* begin INPUT FOR THIS TASK *
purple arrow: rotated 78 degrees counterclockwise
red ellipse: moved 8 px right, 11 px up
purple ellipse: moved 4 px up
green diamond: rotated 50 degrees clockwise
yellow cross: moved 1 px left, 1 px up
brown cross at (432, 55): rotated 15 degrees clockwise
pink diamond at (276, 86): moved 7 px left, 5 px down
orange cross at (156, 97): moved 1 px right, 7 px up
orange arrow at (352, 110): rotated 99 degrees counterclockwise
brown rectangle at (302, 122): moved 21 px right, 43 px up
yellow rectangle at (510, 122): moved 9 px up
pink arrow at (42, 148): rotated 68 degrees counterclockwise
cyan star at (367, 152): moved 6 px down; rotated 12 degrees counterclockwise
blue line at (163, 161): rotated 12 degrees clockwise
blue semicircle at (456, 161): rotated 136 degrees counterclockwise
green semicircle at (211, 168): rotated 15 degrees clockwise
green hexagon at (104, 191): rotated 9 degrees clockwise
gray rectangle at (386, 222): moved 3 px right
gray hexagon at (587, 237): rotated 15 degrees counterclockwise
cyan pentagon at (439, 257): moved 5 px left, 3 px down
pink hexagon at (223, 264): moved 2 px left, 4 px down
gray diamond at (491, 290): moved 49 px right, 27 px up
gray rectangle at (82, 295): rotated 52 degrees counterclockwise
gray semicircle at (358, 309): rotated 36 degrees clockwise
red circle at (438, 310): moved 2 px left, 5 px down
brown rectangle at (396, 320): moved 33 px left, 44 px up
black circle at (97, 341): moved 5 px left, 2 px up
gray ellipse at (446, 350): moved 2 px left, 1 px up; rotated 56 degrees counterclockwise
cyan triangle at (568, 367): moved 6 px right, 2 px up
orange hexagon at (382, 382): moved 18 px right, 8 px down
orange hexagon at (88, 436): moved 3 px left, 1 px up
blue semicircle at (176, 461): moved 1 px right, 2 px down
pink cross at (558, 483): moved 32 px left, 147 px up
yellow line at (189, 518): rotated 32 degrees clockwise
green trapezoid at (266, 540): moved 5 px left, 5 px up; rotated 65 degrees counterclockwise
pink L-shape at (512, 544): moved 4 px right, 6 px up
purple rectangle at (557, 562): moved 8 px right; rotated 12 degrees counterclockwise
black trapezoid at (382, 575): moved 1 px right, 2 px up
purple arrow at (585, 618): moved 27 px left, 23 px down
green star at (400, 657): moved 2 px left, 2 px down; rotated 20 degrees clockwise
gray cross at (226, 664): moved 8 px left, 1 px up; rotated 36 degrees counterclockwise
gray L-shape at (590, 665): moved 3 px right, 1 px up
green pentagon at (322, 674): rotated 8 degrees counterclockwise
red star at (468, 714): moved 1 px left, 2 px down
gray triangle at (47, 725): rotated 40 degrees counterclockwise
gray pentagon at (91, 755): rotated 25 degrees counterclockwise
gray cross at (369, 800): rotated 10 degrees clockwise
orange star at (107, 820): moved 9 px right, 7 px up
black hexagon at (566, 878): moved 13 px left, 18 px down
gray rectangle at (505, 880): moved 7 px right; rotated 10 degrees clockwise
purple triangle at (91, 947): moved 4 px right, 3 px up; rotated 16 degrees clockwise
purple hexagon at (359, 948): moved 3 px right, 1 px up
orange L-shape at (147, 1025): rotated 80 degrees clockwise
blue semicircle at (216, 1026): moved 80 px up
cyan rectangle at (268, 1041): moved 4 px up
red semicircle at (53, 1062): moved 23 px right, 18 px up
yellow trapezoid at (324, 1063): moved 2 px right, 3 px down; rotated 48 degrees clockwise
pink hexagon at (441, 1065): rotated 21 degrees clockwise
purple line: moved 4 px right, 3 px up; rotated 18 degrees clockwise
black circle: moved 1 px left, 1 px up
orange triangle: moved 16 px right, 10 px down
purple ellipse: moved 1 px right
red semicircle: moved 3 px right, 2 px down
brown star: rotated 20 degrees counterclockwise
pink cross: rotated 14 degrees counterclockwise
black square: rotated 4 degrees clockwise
* end INPUT FOR THIS TASK *
## AIM
Present every line of the material above as a Markdown table, omitting blank lines, with a column headed "No." for the row number and a column headed "Entry" for the line itself.

## EXERCISE RESPONSE
| No. | Entry |
|---|---|
| 1 | purple arrow: rotated 78 degrees counterclockwise |
| 2 | red ellipse: moved 8 px right, 11 px up |
| 3 | purple ellipse: moved 4 px up |
| 4 | green diamond: rotated 50 degrees clockwise |
| 5 | yellow cross: moved 1 px left, 1 px up |
| 6 | brown cross at (432, 55): rotated 15 degrees clockwise |
| 7 | pink diamond at (276, 86): moved 7 px left, 5 px down |
| 8 | orange cross at (156, 97): moved 1 px right, 7 px up |
| 9 | orange arrow at (352, 110): rotated 99 degrees counterclockwise |
| 10 | brown rectangle at (302, 122): moved 21 px right, 43 px up |
| 11 | yellow rectangle at (510, 122): moved 9 px up |
| 12 | pink arrow at (42, 148): rotated 68 degrees counterclockwise |
| 13 | cyan star at (367, 152): moved 6 px down; rotated 12 degrees counterclockwise |
| 14 | blue line at (163, 161): rotated 12 degrees clockwise |
| 15 | blue semicircle at (456, 161): rotated 136 degrees counterclockwise |
| 16 | green semicircle at (211, 168): rotated 15 degrees clockwise |
| 17 | green hexagon at (104, 191): rotated 9 degrees clockwise |
| 18 | gray rectangle at (386, 222): moved 3 px right |
| 19 | gray hexagon at (587, 237): rotated 15 degrees counterclockwise |
| 20 | cyan pentagon at (439, 257): moved 5 px left, 3 px down |
| 21 | pink hexagon at (223, 264): moved 2 px left, 4 px down |
| 22 | gray diamond at (491, 290): moved 49 px right, 27 px up |
| 23 | gray rectangle at (82, 295): rotated 52 degrees counterclockwise |
| 24 | gray semicircle at (358, 309): rotated 36 degrees clockwise |
| 25 | red circle at (438, 310): moved 2 px left, 5 px down |
| 26 | brown rectangle at (396, 320): moved 33 px left, 44 px up |
| 27 | black circle at (97, 341): moved 5 px left, 2 px up |
| 28 | gray ellipse at (446, 350): moved 2 px left, 1 px up; rotated 56 degrees counterclockwise |
| 29 | cyan triangle at (568, 367): moved 6 px right, 2 px up |
| 30 | orange hexagon at (382, 382): moved 18 px right, 8 px down |
| 31 | orange hexagon at (88, 436): moved 3 px left, 1 px up |
| 32 | blue semicircle at (176, 461): moved 1 px right, 2 px down |
| 33 | pink cross at (558, 483): moved 32 px left, 147 px up |
| 34 | yellow line at (189, 518): rotated 32 degrees clockwise |
| 35 | green trapezoid at (266, 540): moved 5 px left, 5 px up; rotated 65 degrees counterclockwise |
| 36 | pink L-shape at (512, 544): moved 4 px right, 6 px up |
| 37 | purple rectangle at (557, 562): moved 8 px right; rotated 12 degrees counterclockwise |
| 38 | black trapezoid at (382, 575): moved 1 px right, 2 px up |
| 39 | purple arrow at (585, 618): moved 27 px left, 23 px down |
| 40 | green star at (400, 657): moved 2 px left, 2 px down; rotated 20 degrees clockwise |
| 41 | gray cross at (226, 664): moved 8 px left, 1 px up; rotated 36 degrees counterclockwise |
| 42 | gray L-shape at (590, 665): moved 3 px right, 1 px up |
| 43 | green pentagon at (322, 674): rotated 8 degrees counterclockwise |
| 44 | red star at (468, 714): moved 1 px left, 2 px down |
| 45 | gray triangle at (47, 725): rotated 40 degrees counterclockwise |
| 46 | gray pentagon at (91, 755): rotated 25 degrees counterclockwise |
| 47 | gray cross at (369, 800): rotated 10 degrees clockwise |
| 48 | orange star at (107, 820): moved 9 px right, 7 px up |
| 49 | black hexagon at (566, 878): moved 13 px left, 18 px down |
| 50 | gray rectangle at (505, 880): moved 7 px right; rotated 10 degrees clockwise |
| 51 | purple triangle at (91, 947): moved 4 px right, 3 px up; rotated 16 degrees clockwise |
| 52 | purple hexagon at (359, 948): moved 3 px right, 1 px up |
| 53 | orange L-shape at (147, 1025): rotated 80 degrees clockwise |
| 54 | blue semicircle at (216, 1026): moved 80 px up |
| 55 | cyan rectangle at (268, 1041): moved 4 px up |
| 56 | red semicircle at (53, 1062): moved 23 px right, 18 px up |
| 57 | yellow trapezoid at (324, 1063): moved 2 px right, 3 px down; rotated 48 degrees clockwise |
| 58 | pink hexagon at (441, 1065): rotated 21 degrees clockwise |
| 59 | purple line: moved 4 px right, 3 px up; rotated 18 degrees clockwise |
| 60 | black circle: moved 1 px left, 1 px up |
| 61 | orange triangle: moved 16 px right, 10 px down |
| 62 | purple ellipse: moved 1 px right |
| 63 | red semicircle: moved 3 px right, 2 px down |
| 64 | brown star: rotated 20 degrees counterclockwise |
| 65 | pink cross: rotated 14 degrees counterclockwise |
| 66 | black square: rotated 4 degrees clockwise |